#### [Required work]
Once you reach the line with "PIR1: AM312 -> HC-SR505" in the material below, copy each line exactly up to and including the line with "BT3 pin RXD: D5 -> D8", and skip the pictures.

#### [Records for this task]
● ● ● ●
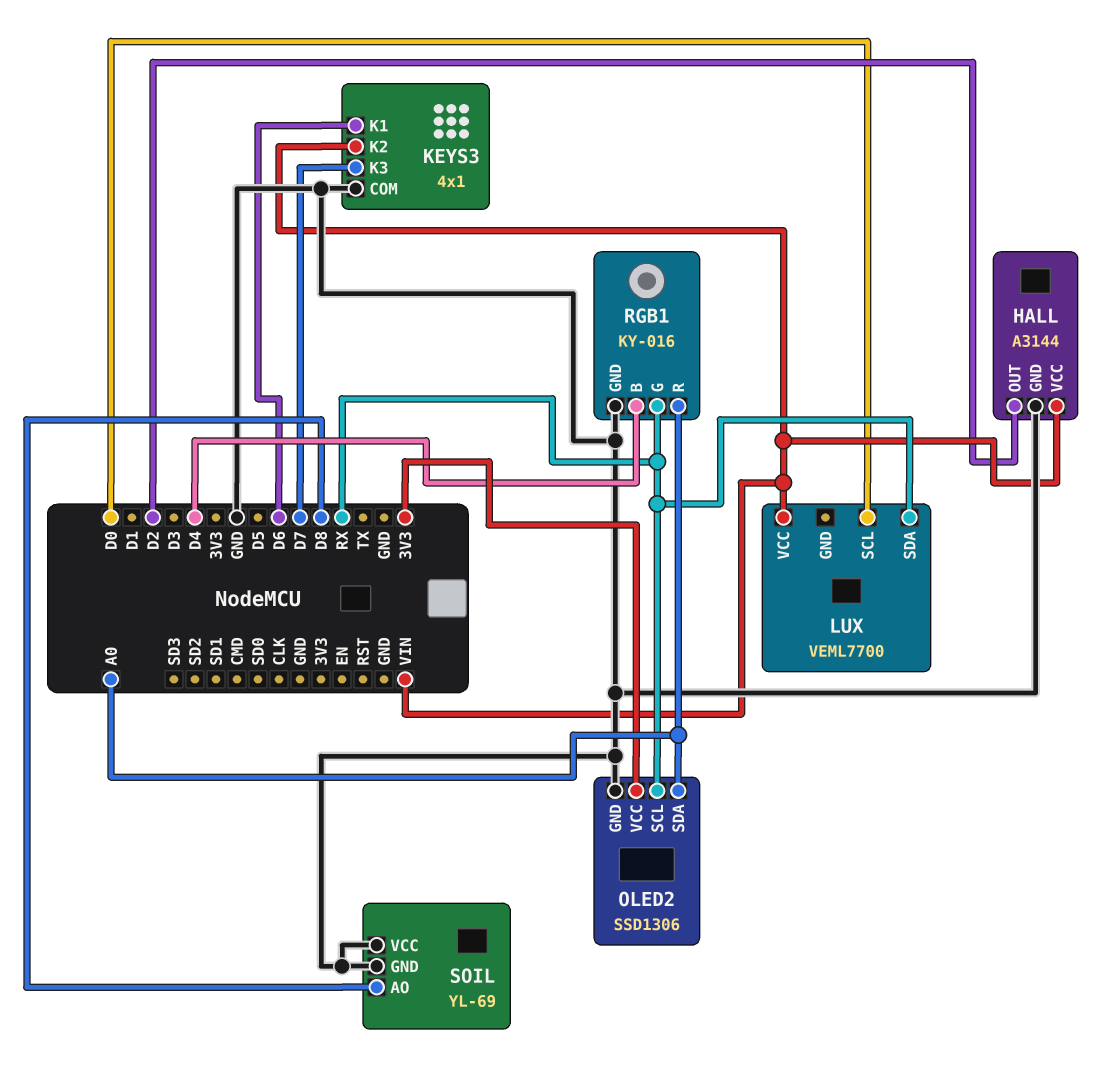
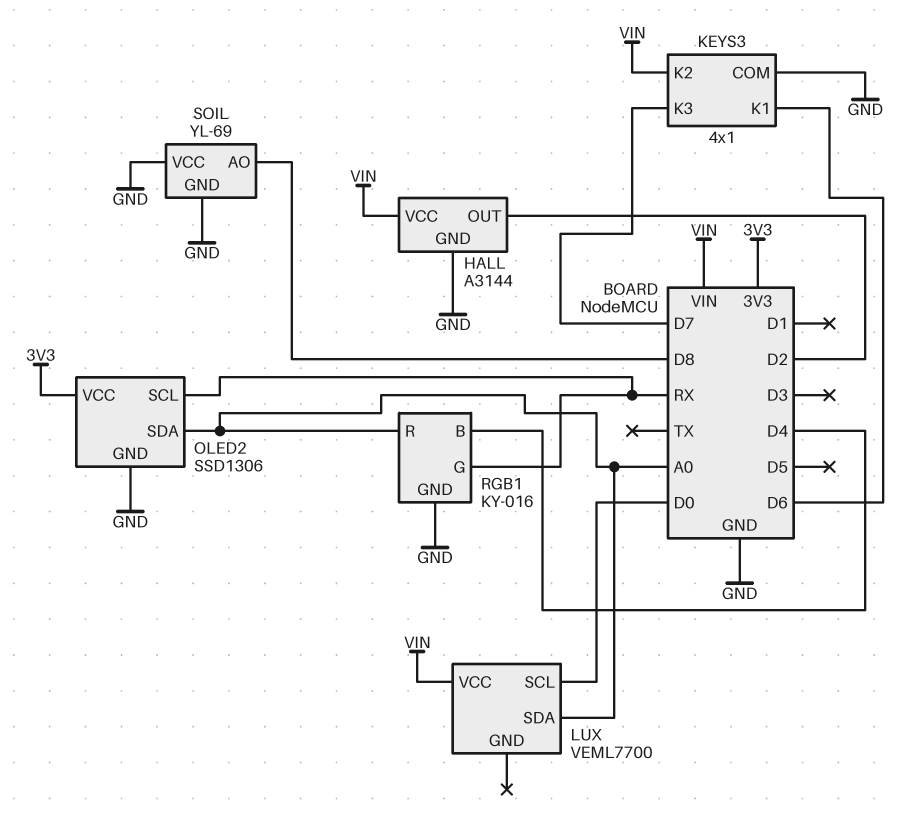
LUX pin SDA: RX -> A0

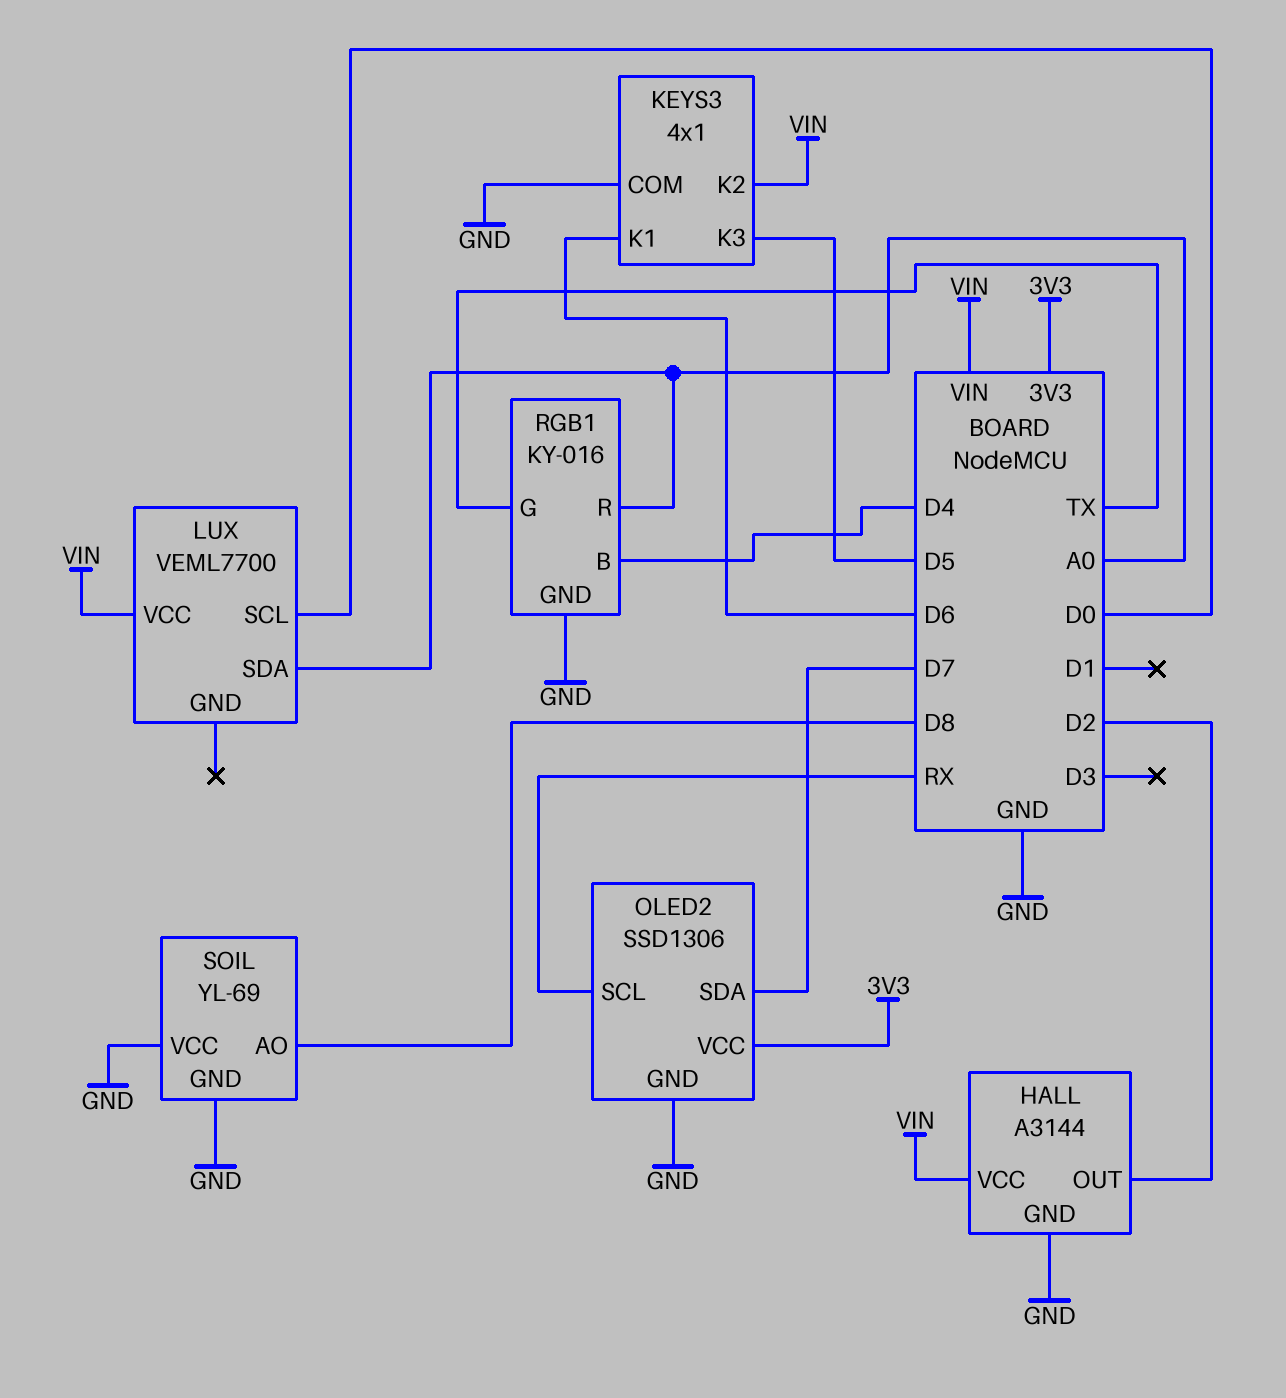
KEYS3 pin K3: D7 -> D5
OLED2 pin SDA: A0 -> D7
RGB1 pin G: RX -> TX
● ● ● ●
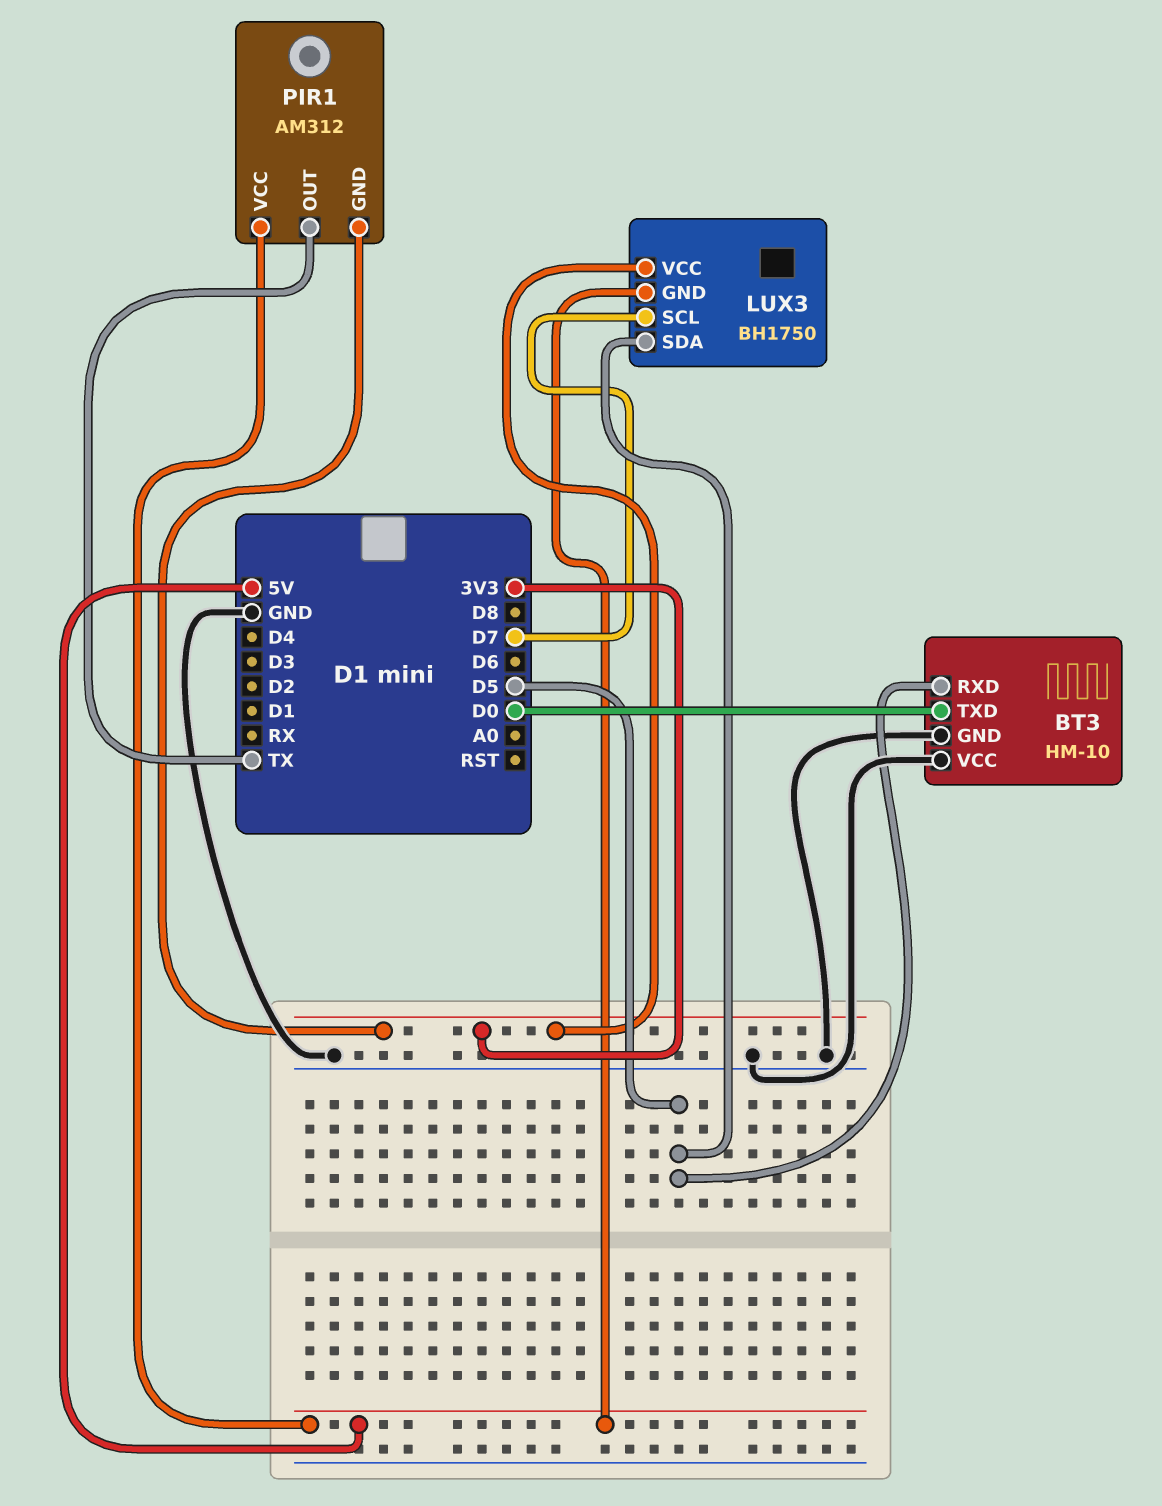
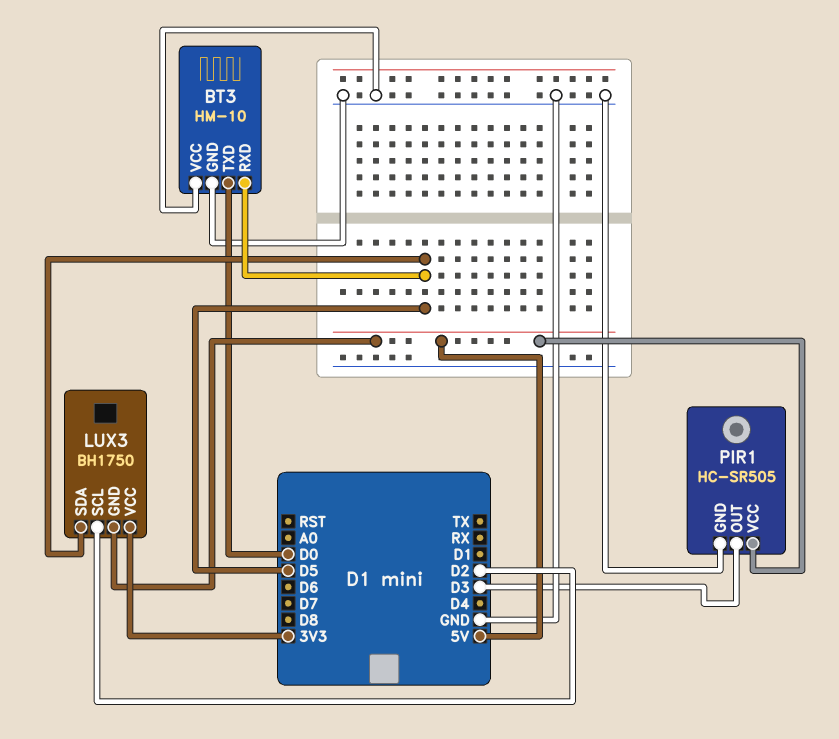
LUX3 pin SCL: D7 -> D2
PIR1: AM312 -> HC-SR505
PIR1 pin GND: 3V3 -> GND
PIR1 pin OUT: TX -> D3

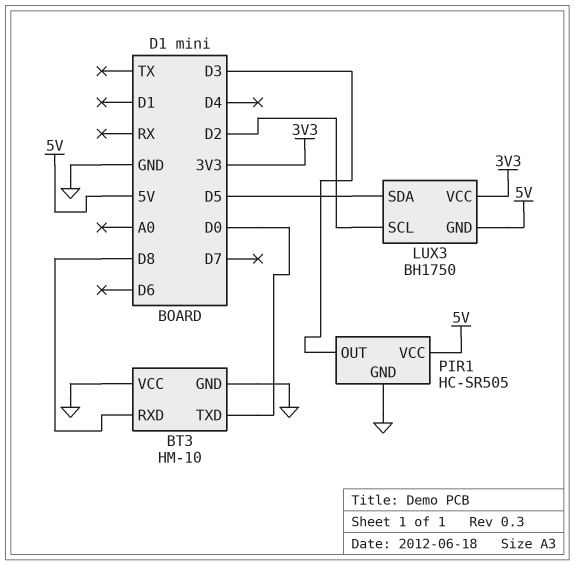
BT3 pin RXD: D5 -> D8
● ● ● ●
#### [Task answer]
PIR1: AM312 -> HC-SR505
PIR1 pin GND: 3V3 -> GND
PIR1 pin OUT: TX -> D3

BT3 pin RXD: D5 -> D8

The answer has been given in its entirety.